# [MATERIAL PROVIDED]
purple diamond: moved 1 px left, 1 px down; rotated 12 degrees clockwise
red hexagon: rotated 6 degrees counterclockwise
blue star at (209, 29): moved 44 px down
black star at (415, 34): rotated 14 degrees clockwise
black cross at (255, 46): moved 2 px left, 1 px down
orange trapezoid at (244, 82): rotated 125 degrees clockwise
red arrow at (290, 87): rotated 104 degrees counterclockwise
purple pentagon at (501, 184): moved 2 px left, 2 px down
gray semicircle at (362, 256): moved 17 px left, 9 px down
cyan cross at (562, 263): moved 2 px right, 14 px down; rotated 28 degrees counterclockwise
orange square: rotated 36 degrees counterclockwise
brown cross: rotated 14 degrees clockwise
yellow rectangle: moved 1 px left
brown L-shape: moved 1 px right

==

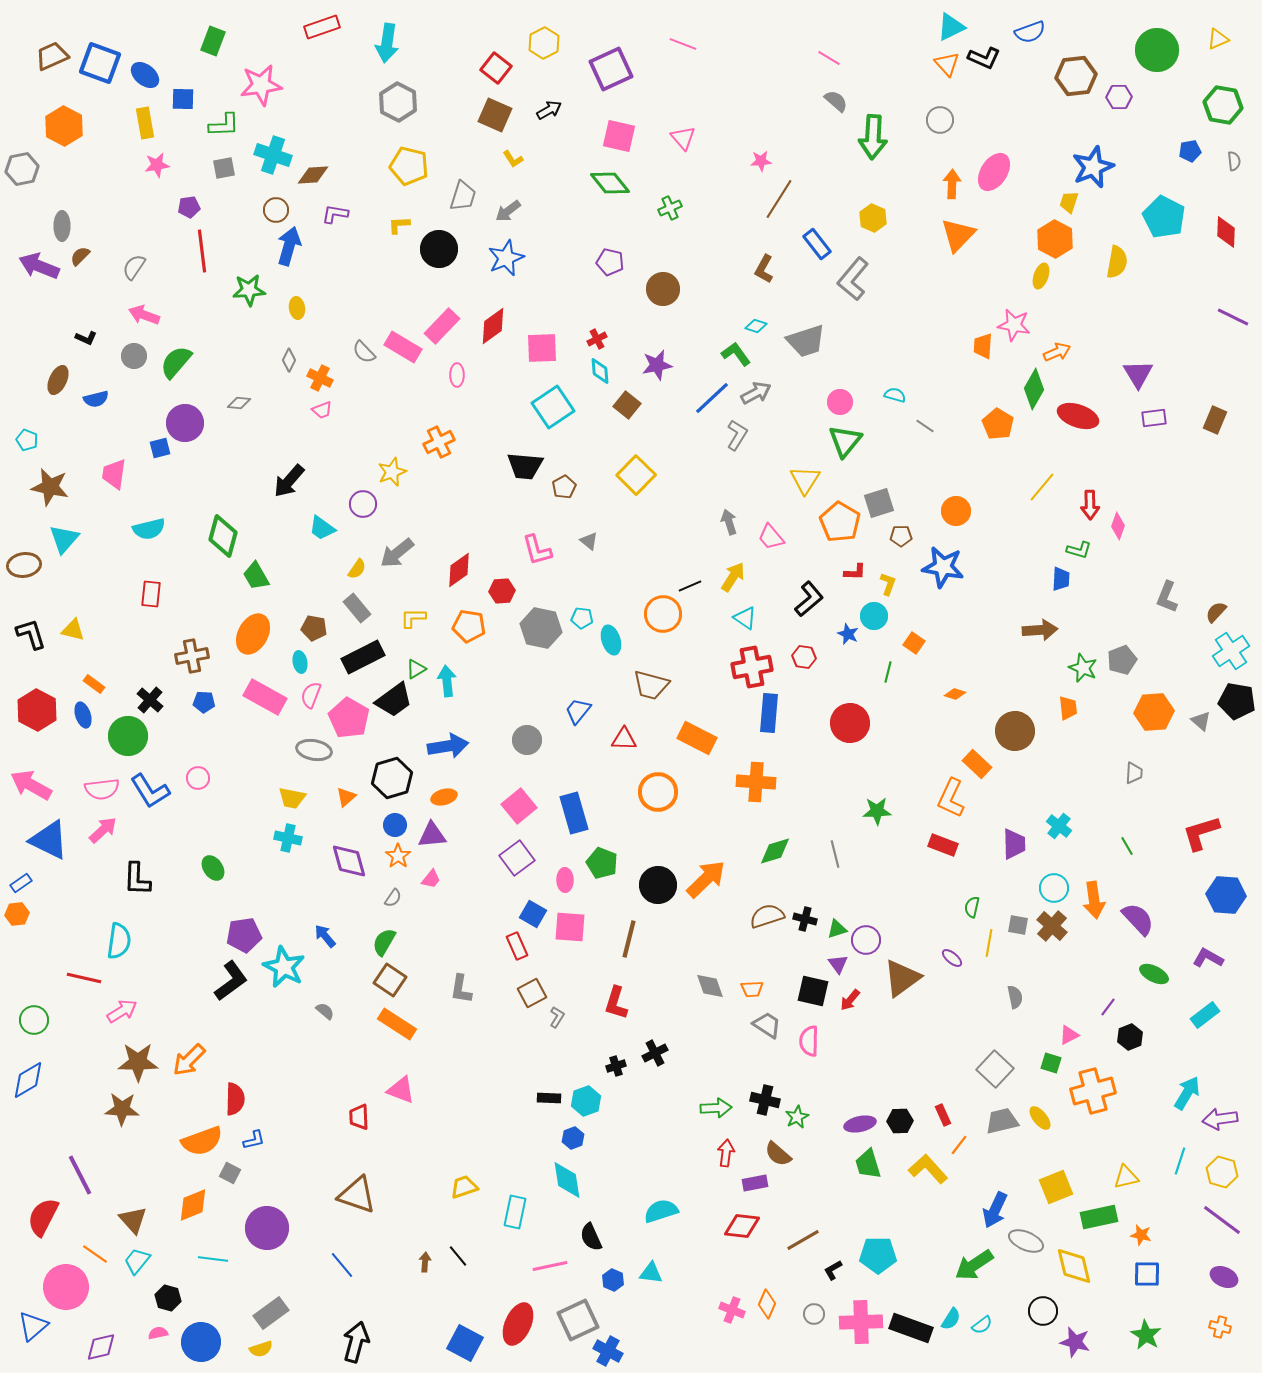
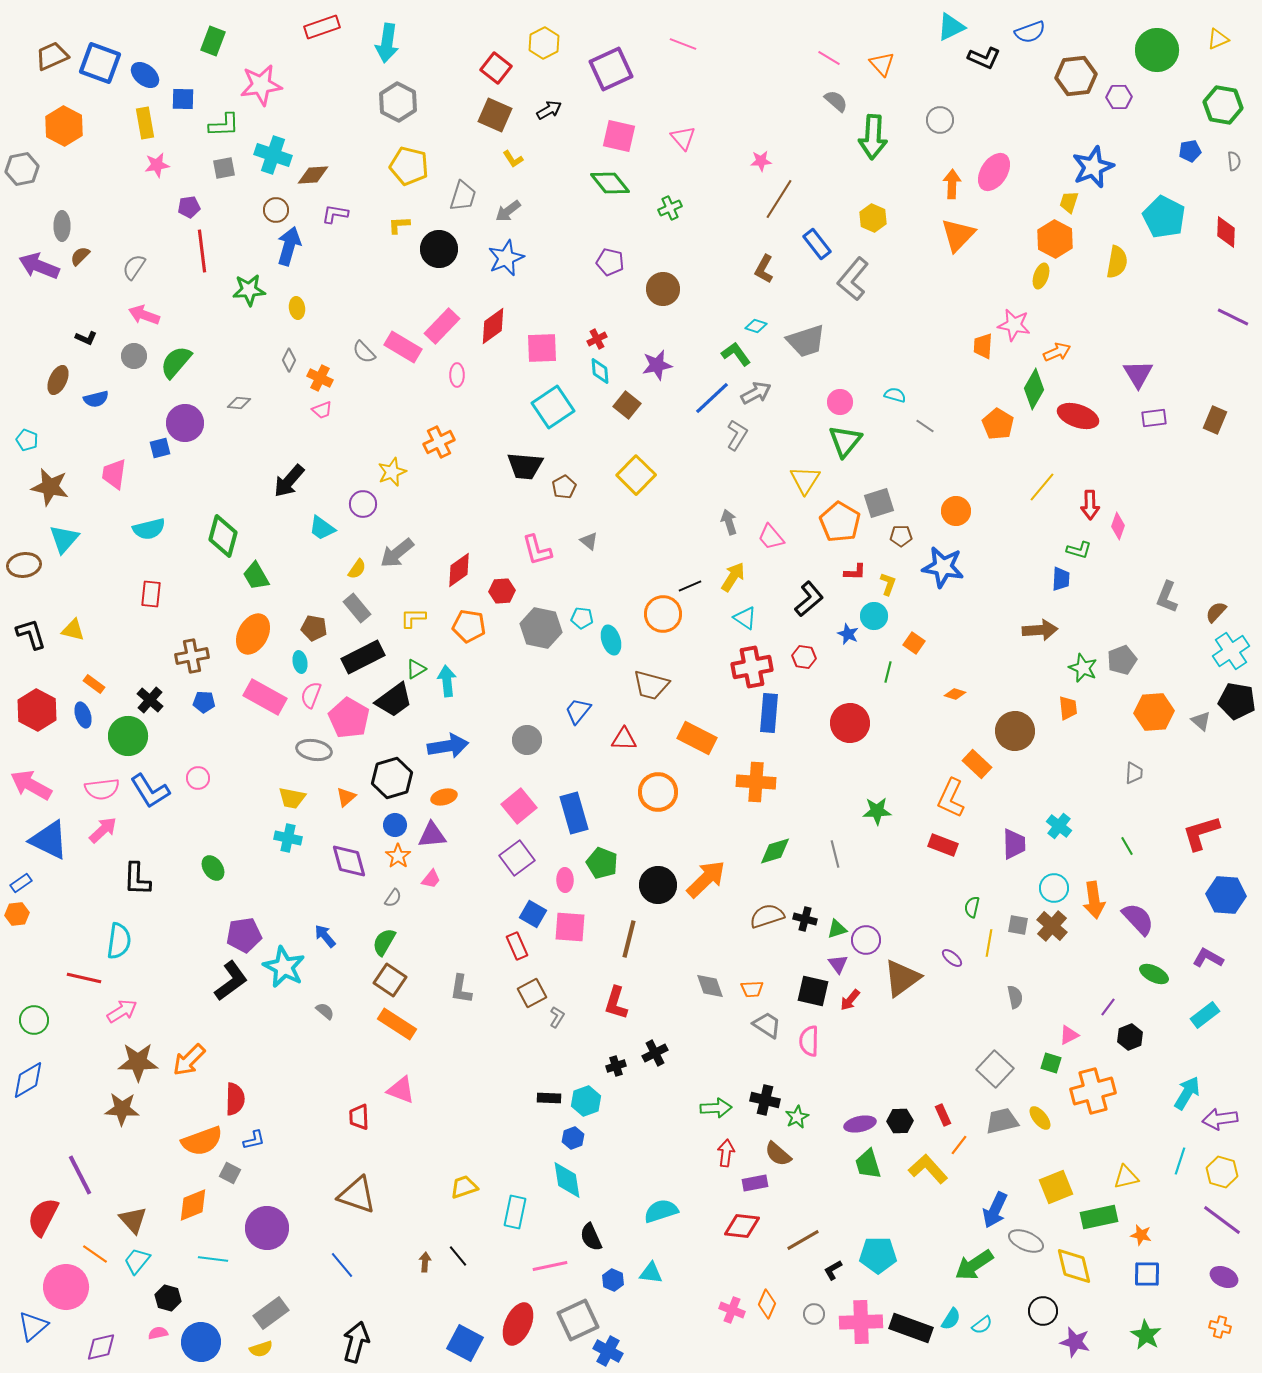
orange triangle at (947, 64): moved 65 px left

# [EXERCISE GOAL]
Give back, exactly as written, the stretch from the line with "purple diamond: moved" through the line with "brown L-shape: moved 1 px right", and no other lines from the records above.

# [OUTPUT FOR THIS TASK]
purple diamond: moved 1 px left, 1 px down; rotated 12 degrees clockwise
red hexagon: rotated 6 degrees counterclockwise
blue star at (209, 29): moved 44 px down
black star at (415, 34): rotated 14 degrees clockwise
black cross at (255, 46): moved 2 px left, 1 px down
orange trapezoid at (244, 82): rotated 125 degrees clockwise
red arrow at (290, 87): rotated 104 degrees counterclockwise
purple pentagon at (501, 184): moved 2 px left, 2 px down
gray semicircle at (362, 256): moved 17 px left, 9 px down
cyan cross at (562, 263): moved 2 px right, 14 px down; rotated 28 degrees counterclockwise
orange square: rotated 36 degrees counterclockwise
brown cross: rotated 14 degrees clockwise
yellow rectangle: moved 1 px left
brown L-shape: moved 1 px right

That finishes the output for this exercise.